● **What you need to do**: Lift out, unaltered, the lines of the material below between the line holding "camera: 40 degrees right, 5 degrees up" and the line holding "(535, 307) = (884, 547): purple", counting both.
── Data for the task ──
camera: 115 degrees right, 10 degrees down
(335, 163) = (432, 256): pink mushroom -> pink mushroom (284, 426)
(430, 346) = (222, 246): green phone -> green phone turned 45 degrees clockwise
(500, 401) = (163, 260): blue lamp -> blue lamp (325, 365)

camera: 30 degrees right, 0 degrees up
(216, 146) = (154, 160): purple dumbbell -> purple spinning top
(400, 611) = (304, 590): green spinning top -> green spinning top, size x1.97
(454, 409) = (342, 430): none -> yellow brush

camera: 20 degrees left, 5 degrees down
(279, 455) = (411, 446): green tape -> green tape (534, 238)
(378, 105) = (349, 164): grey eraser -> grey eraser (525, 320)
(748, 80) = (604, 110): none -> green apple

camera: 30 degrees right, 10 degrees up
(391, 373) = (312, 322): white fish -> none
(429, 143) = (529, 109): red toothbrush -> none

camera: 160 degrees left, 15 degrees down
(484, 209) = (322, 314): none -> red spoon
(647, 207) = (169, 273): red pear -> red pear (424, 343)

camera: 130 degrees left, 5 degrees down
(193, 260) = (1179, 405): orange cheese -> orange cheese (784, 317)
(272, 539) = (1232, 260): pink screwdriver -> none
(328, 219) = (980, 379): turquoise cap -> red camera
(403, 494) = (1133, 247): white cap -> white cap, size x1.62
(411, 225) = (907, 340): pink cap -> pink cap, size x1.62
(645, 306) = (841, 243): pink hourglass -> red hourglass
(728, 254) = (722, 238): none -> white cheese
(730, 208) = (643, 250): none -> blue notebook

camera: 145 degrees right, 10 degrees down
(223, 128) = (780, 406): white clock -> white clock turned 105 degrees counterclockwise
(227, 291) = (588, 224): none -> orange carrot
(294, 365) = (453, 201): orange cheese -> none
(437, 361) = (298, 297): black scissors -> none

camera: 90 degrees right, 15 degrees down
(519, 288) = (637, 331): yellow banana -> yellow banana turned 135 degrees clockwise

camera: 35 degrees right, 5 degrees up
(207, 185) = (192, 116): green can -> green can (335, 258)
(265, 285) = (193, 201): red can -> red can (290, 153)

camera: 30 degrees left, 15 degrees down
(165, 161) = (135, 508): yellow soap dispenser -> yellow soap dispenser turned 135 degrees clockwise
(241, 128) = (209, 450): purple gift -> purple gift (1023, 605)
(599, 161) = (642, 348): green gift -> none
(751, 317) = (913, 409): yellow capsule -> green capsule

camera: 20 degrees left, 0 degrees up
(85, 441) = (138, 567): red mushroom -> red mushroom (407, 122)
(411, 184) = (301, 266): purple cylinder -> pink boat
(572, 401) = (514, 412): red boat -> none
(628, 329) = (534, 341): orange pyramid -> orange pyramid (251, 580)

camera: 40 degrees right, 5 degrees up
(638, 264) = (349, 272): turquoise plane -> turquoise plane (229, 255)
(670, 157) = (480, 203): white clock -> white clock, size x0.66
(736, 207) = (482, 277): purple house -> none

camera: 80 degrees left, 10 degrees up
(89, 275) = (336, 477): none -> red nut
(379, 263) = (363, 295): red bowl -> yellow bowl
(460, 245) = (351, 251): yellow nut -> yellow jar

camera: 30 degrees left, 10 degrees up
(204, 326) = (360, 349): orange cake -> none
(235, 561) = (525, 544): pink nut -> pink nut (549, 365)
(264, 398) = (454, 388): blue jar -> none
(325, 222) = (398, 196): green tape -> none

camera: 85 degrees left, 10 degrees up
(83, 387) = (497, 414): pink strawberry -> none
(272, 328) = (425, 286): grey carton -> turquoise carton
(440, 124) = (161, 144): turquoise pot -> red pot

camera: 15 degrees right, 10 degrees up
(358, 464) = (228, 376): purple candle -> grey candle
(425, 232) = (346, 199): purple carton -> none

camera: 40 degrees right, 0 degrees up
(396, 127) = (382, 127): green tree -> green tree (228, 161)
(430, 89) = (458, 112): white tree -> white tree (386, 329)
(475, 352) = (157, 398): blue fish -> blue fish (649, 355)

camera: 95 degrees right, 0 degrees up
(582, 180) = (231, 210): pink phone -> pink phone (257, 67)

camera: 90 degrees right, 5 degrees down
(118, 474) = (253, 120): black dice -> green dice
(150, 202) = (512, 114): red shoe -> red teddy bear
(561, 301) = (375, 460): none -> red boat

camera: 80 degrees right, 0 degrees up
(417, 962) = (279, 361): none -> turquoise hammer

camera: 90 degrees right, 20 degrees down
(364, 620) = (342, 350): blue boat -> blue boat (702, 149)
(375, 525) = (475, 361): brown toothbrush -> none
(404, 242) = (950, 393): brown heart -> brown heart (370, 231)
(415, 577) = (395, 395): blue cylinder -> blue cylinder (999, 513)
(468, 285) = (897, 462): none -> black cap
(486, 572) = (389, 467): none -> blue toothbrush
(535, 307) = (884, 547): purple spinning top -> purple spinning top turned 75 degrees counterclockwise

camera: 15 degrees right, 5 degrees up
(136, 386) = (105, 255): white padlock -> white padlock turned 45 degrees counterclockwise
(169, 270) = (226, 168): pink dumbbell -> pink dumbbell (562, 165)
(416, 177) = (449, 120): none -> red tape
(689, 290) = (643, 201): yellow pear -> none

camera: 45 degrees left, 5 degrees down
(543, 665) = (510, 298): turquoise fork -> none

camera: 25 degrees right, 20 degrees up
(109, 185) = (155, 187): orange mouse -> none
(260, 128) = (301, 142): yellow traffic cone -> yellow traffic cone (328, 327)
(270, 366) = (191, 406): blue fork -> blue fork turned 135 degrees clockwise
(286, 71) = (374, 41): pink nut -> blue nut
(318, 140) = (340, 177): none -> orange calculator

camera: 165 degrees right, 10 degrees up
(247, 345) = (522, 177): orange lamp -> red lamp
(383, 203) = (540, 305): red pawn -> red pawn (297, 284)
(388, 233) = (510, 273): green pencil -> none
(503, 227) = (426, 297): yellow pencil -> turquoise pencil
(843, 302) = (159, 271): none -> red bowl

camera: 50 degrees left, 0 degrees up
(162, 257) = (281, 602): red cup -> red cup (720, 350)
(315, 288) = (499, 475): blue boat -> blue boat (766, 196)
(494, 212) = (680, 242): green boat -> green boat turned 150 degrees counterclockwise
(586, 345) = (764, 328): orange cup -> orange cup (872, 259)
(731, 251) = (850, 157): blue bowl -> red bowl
───
● **Written answer**:
camera: 40 degrees right, 5 degrees up
(638, 264) = (349, 272): turquoise plane -> turquoise plane (229, 255)
(670, 157) = (480, 203): white clock -> white clock, size x0.66
(736, 207) = (482, 277): purple house -> none

camera: 80 degrees left, 10 degrees up
(89, 275) = (336, 477): none -> red nut
(379, 263) = (363, 295): red bowl -> yellow bowl
(460, 245) = (351, 251): yellow nut -> yellow jar

camera: 30 degrees left, 10 degrees up
(204, 326) = (360, 349): orange cake -> none
(235, 561) = (525, 544): pink nut -> pink nut (549, 365)
(264, 398) = (454, 388): blue jar -> none
(325, 222) = (398, 196): green tape -> none

camera: 85 degrees left, 10 degrees up
(83, 387) = (497, 414): pink strawberry -> none
(272, 328) = (425, 286): grey carton -> turquoise carton
(440, 124) = (161, 144): turquoise pot -> red pot

camera: 15 degrees right, 10 degrees up
(358, 464) = (228, 376): purple candle -> grey candle
(425, 232) = (346, 199): purple carton -> none

camera: 40 degrees right, 0 degrees up
(396, 127) = (382, 127): green tree -> green tree (228, 161)
(430, 89) = (458, 112): white tree -> white tree (386, 329)
(475, 352) = (157, 398): blue fish -> blue fish (649, 355)

camera: 95 degrees right, 0 degrees up
(582, 180) = (231, 210): pink phone -> pink phone (257, 67)

camera: 90 degrees right, 5 degrees down
(118, 474) = (253, 120): black dice -> green dice
(150, 202) = (512, 114): red shoe -> red teddy bear
(561, 301) = (375, 460): none -> red boat

camera: 80 degrees right, 0 degrees up
(417, 962) = (279, 361): none -> turquoise hammer

camera: 90 degrees right, 20 degrees down
(364, 620) = (342, 350): blue boat -> blue boat (702, 149)
(375, 525) = (475, 361): brown toothbrush -> none
(404, 242) = (950, 393): brown heart -> brown heart (370, 231)
(415, 577) = (395, 395): blue cylinder -> blue cylinder (999, 513)
(468, 285) = (897, 462): none -> black cap
(486, 572) = (389, 467): none -> blue toothbrush
(535, 307) = (884, 547): purple spinning top -> purple spinning top turned 75 degrees counterclockwise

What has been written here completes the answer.